PROBLEM REQUIREMENTS » The expected answer is all of the entries, written out exactly.
----
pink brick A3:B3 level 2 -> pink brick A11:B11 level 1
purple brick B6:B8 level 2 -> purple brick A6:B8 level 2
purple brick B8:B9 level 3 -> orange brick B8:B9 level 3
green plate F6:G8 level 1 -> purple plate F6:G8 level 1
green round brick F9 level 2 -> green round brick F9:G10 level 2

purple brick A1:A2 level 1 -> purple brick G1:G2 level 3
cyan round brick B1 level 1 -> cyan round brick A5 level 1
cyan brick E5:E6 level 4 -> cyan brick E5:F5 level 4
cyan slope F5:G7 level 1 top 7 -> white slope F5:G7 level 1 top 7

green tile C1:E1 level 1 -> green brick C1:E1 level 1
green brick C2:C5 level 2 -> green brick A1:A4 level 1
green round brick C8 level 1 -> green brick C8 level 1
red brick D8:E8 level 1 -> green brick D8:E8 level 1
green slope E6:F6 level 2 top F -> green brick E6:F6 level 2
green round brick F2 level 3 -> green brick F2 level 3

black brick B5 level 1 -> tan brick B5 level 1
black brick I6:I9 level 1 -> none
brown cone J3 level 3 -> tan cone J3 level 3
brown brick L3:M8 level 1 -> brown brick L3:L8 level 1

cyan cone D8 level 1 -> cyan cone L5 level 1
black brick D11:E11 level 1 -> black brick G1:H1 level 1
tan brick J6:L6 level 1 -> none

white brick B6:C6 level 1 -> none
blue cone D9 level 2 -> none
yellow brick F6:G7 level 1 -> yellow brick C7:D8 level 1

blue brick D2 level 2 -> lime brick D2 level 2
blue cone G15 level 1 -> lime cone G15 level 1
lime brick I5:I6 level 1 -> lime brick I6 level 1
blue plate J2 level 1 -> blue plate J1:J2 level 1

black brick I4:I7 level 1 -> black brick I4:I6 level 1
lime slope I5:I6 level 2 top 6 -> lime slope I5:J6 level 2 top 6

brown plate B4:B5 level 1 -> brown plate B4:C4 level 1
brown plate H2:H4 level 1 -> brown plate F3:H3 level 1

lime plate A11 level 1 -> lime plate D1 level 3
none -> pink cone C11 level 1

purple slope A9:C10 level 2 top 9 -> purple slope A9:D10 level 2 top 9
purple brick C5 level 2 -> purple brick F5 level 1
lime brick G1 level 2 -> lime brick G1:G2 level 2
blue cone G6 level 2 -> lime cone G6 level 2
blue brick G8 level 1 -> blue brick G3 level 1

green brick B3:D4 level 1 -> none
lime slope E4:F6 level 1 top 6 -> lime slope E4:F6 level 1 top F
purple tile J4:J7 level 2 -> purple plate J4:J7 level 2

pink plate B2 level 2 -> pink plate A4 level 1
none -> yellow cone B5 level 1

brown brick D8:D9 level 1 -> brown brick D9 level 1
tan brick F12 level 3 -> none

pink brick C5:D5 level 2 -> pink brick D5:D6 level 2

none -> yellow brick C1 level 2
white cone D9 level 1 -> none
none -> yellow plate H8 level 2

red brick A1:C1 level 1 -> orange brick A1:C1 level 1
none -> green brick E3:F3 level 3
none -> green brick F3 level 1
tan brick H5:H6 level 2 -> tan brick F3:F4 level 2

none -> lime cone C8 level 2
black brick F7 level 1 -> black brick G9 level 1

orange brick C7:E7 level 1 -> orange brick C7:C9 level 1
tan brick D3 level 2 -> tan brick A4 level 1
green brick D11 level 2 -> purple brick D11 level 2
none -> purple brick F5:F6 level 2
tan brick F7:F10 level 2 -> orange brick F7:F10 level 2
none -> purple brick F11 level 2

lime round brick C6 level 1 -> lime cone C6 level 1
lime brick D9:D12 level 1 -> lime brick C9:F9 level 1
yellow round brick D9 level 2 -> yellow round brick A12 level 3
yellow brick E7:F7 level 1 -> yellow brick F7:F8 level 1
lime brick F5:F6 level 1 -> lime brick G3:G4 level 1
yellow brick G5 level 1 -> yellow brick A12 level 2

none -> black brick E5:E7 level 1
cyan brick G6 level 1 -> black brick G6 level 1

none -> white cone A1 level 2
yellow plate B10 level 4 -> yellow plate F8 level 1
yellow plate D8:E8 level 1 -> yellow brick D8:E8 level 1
----
SOLUTION TO THIS EXERCISE »
pink brick A3:B3 level 2 -> pink brick A11:B11 level 1
purple brick B6:B8 level 2 -> purple brick A6:B8 level 2
purple brick B8:B9 level 3 -> orange brick B8:B9 level 3
green plate F6:G8 level 1 -> purple plate F6:G8 level 1
green round brick F9 level 2 -> green round brick F9:G10 level 2

purple brick A1:A2 level 1 -> purple brick G1:G2 level 3
cyan round brick B1 level 1 -> cyan round brick A5 level 1
cyan brick E5:E6 level 4 -> cyan brick E5:F5 level 4
cyan slope F5:G7 level 1 top 7 -> white slope F5:G7 level 1 top 7

green tile C1:E1 level 1 -> green brick C1:E1 level 1
green brick C2:C5 level 2 -> green brick A1:A4 level 1
green round brick C8 level 1 -> green brick C8 level 1
red brick D8:E8 level 1 -> green brick D8:E8 level 1
green slope E6:F6 level 2 top F -> green brick E6:F6 level 2
green round brick F2 level 3 -> green brick F2 level 3

black brick B5 level 1 -> tan brick B5 level 1
black brick I6:I9 level 1 -> none
brown cone J3 level 3 -> tan cone J3 level 3
brown brick L3:M8 level 1 -> brown brick L3:L8 level 1

cyan cone D8 level 1 -> cyan cone L5 level 1
black brick D11:E11 level 1 -> black brick G1:H1 level 1
tan brick J6:L6 level 1 -> none

white brick B6:C6 level 1 -> none
blue cone D9 level 2 -> none
yellow brick F6:G7 level 1 -> yellow brick C7:D8 level 1

blue brick D2 level 2 -> lime brick D2 level 2
blue cone G15 level 1 -> lime cone G15 level 1
lime brick I5:I6 level 1 -> lime brick I6 level 1
blue plate J2 level 1 -> blue plate J1:J2 level 1

black brick I4:I7 level 1 -> black brick I4:I6 level 1
lime slope I5:I6 level 2 top 6 -> lime slope I5:J6 level 2 top 6

brown plate B4:B5 level 1 -> brown plate B4:C4 level 1
brown plate H2:H4 level 1 -> brown plate F3:H3 level 1

lime plate A11 level 1 -> lime plate D1 level 3
none -> pink cone C11 level 1

purple slope A9:C10 level 2 top 9 -> purple slope A9:D10 level 2 top 9
purple brick C5 level 2 -> purple brick F5 level 1
lime brick G1 level 2 -> lime brick G1:G2 level 2
blue cone G6 level 2 -> lime cone G6 level 2
blue brick G8 level 1 -> blue brick G3 level 1

green brick B3:D4 level 1 -> none
lime slope E4:F6 level 1 top 6 -> lime slope E4:F6 level 1 top F
purple tile J4:J7 level 2 -> purple plate J4:J7 level 2

pink plate B2 level 2 -> pink plate A4 level 1
none -> yellow cone B5 level 1

brown brick D8:D9 level 1 -> brown brick D9 level 1
tan brick F12 level 3 -> none

pink brick C5:D5 level 2 -> pink brick D5:D6 level 2

none -> yellow brick C1 level 2
white cone D9 level 1 -> none
none -> yellow plate H8 level 2

red brick A1:C1 level 1 -> orange brick A1:C1 level 1
none -> green brick E3:F3 level 3
none -> green brick F3 level 1
tan brick H5:H6 level 2 -> tan brick F3:F4 level 2

none -> lime cone C8 level 2
black brick F7 level 1 -> black brick G9 level 1

orange brick C7:E7 level 1 -> orange brick C7:C9 level 1
tan brick D3 level 2 -> tan brick A4 level 1
green brick D11 level 2 -> purple brick D11 level 2
none -> purple brick F5:F6 level 2
tan brick F7:F10 level 2 -> orange brick F7:F10 level 2
none -> purple brick F11 level 2

lime round brick C6 level 1 -> lime cone C6 level 1
lime brick D9:D12 level 1 -> lime brick C9:F9 level 1
yellow round brick D9 level 2 -> yellow round brick A12 level 3
yellow brick E7:F7 level 1 -> yellow brick F7:F8 level 1
lime brick F5:F6 level 1 -> lime brick G3:G4 level 1
yellow brick G5 level 1 -> yellow brick A12 level 2

none -> black brick E5:E7 level 1
cyan brick G6 level 1 -> black brick G6 level 1

none -> white cone A1 level 2
yellow plate B10 level 4 -> yellow plate F8 level 1
yellow plate D8:E8 level 1 -> yellow brick D8:E8 level 1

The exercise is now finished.